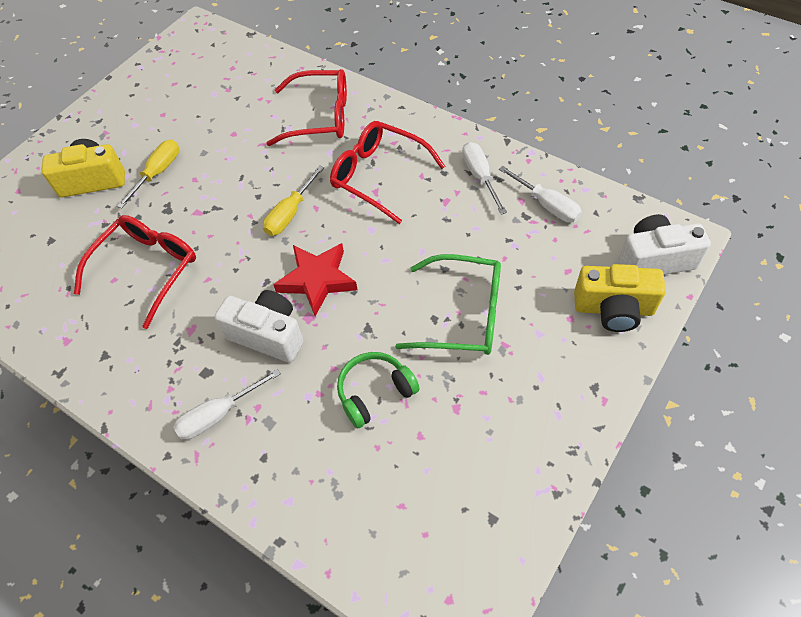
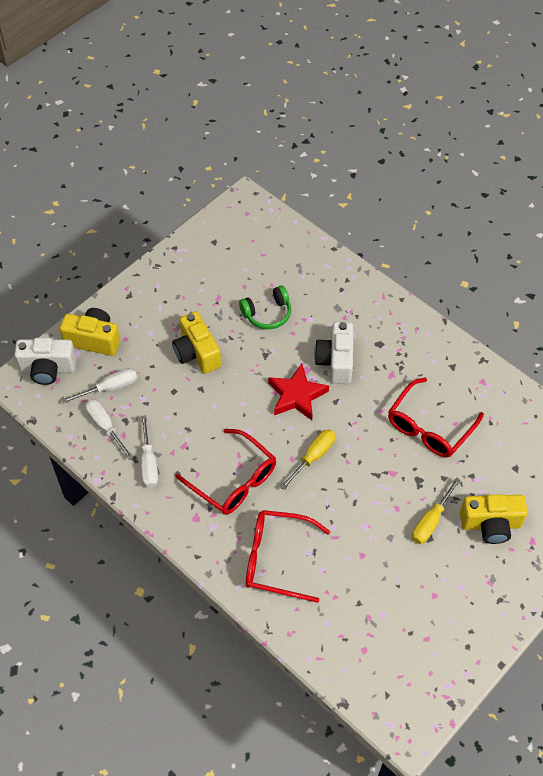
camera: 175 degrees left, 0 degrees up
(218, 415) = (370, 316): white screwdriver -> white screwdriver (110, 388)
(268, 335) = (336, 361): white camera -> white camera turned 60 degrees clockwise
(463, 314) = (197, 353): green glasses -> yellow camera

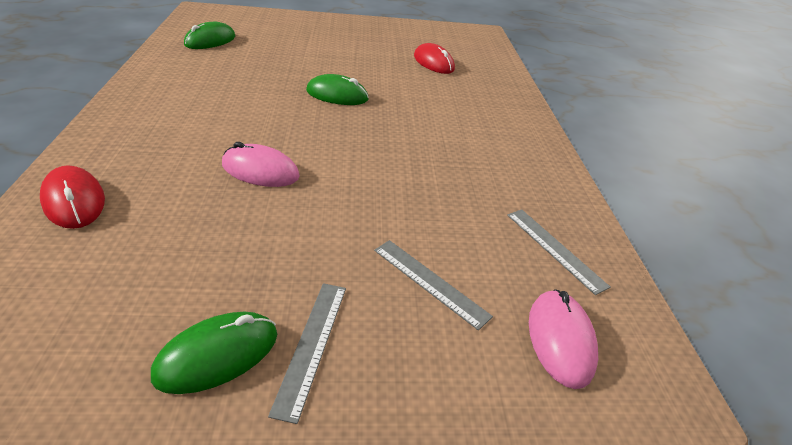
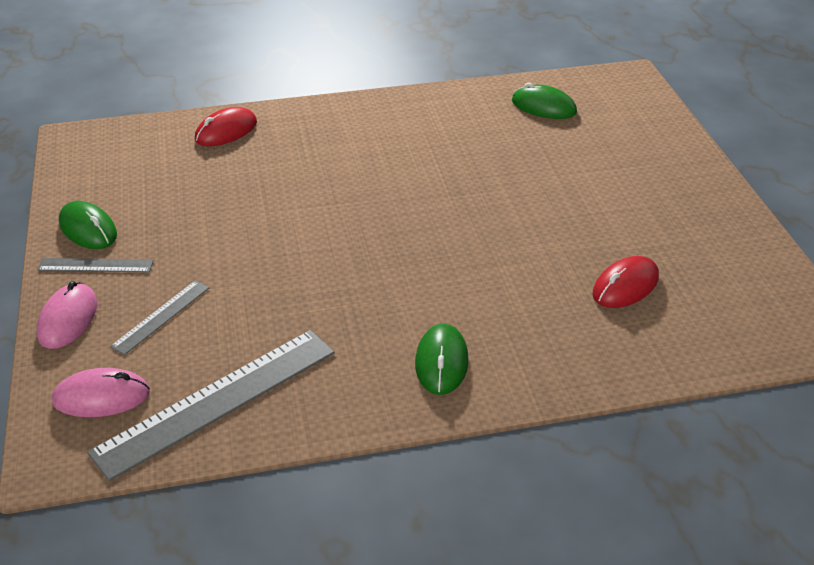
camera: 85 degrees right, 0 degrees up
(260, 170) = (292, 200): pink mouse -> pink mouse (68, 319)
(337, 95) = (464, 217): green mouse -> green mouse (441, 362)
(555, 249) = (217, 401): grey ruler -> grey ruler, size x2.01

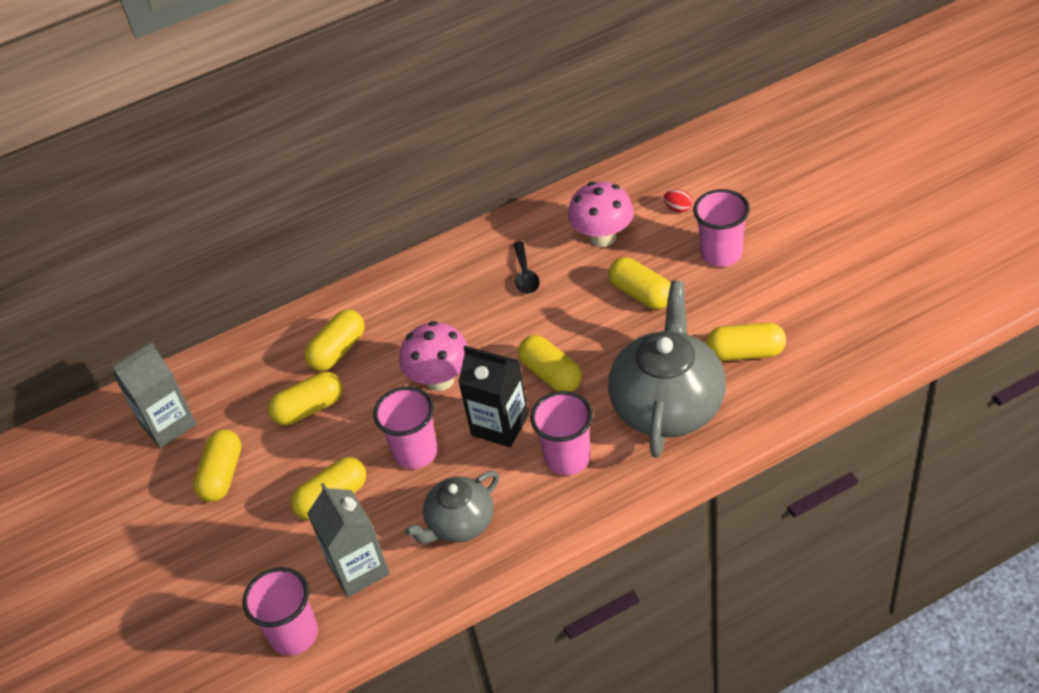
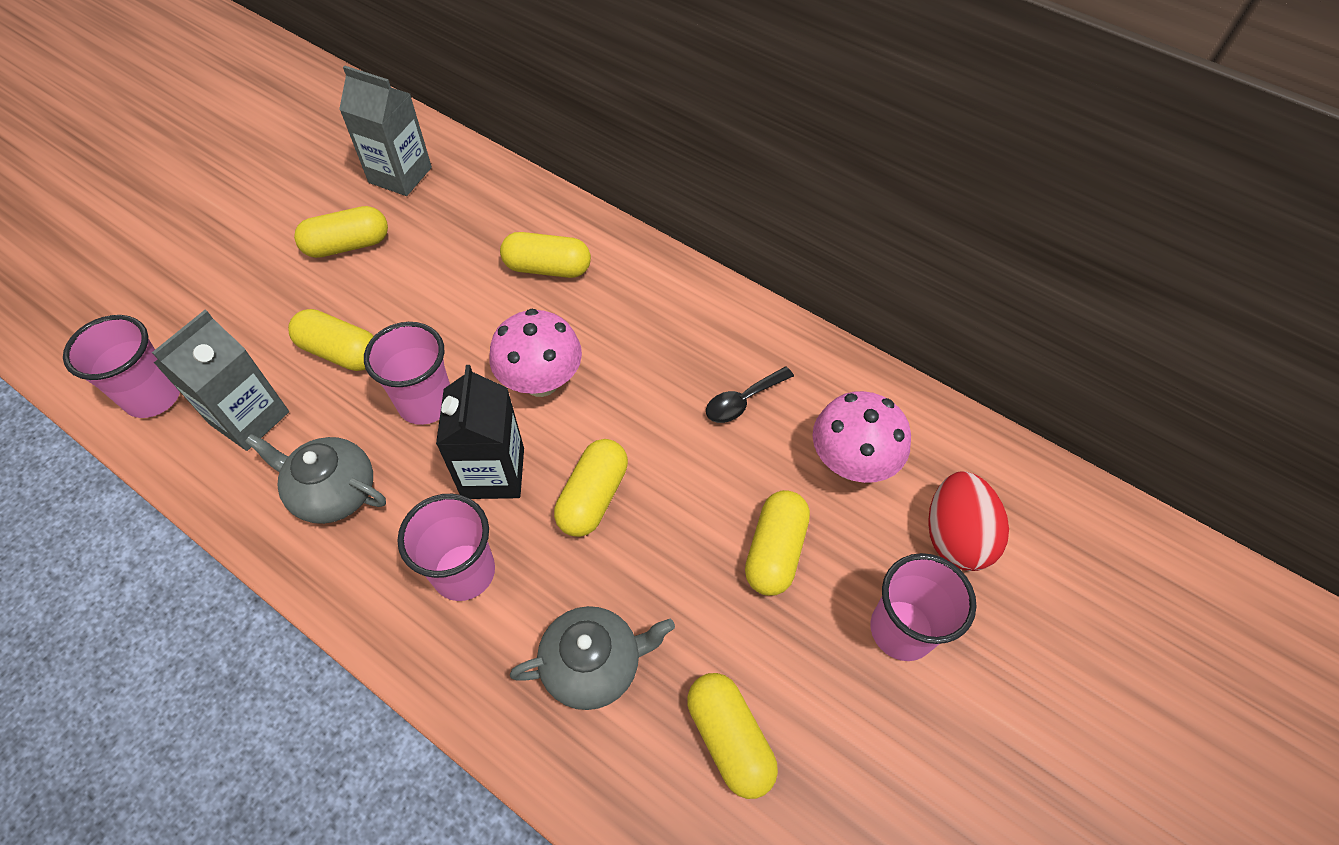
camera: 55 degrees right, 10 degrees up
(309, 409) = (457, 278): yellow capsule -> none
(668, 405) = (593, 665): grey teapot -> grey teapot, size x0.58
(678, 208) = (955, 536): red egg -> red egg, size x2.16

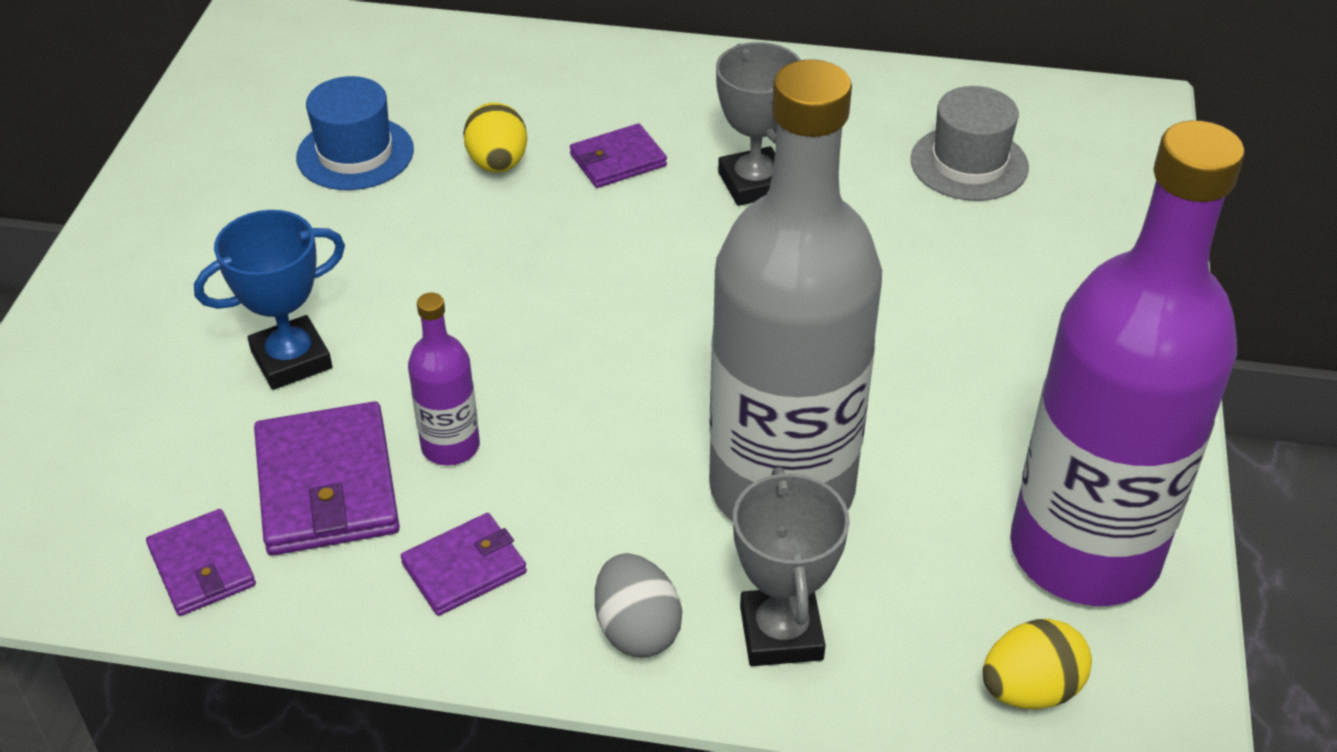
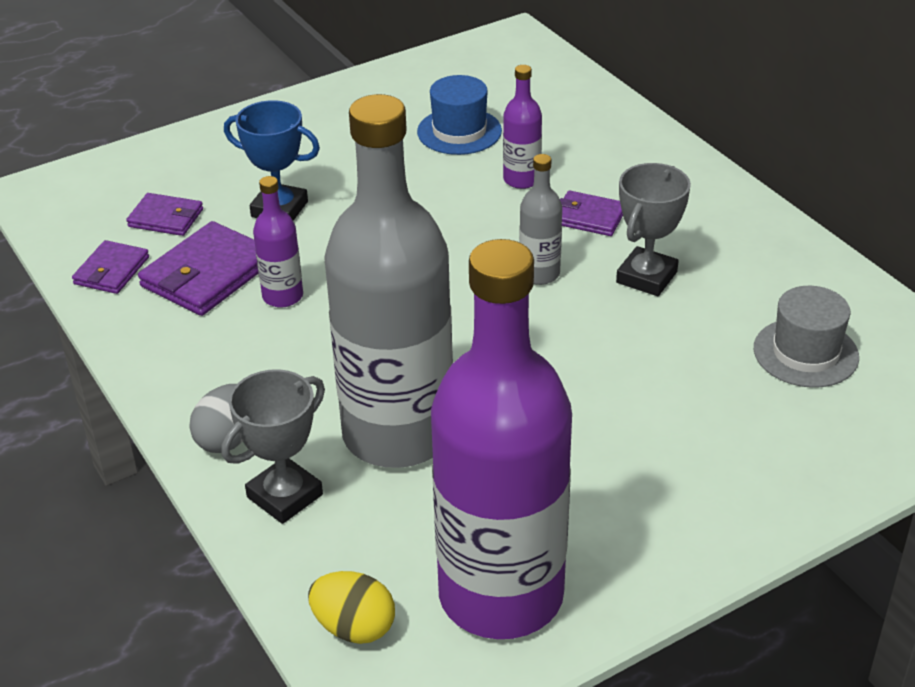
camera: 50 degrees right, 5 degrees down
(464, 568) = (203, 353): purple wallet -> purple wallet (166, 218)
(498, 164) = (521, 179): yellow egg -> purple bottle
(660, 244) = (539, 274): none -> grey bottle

++++++

** INSTRUCTIONS FOR THE TASK **
Give an exact copy of the listing, without its pictures.

** PROBLEM SOLUTION **
camera: 175 degrees left, 0 degrees up
(218, 415) = (370, 316): white screwdriver -> white screwdriver (110, 388)
(268, 335) = (336, 361): white camera -> white camera turned 60 degrees clockwise
(463, 314) = (197, 353): green glasses -> yellow camera

camera: 85 degrees right, 0 degrees up
(260, 170) = (292, 200): pink mouse -> pink mouse (68, 319)
(337, 95) = (464, 217): green mouse -> green mouse (441, 362)
(555, 249) = (217, 401): grey ruler -> grey ruler, size x2.01

camera: 55 degrees right, 10 degrees up
(309, 409) = (457, 278): yellow capsule -> none
(668, 405) = (593, 665): grey teapot -> grey teapot, size x0.58
(678, 208) = (955, 536): red egg -> red egg, size x2.16

camera: 50 degrees right, 5 degrees down
(464, 568) = (203, 353): purple wallet -> purple wallet (166, 218)
(498, 164) = (521, 179): yellow egg -> purple bottle
(660, 244) = (539, 274): none -> grey bottle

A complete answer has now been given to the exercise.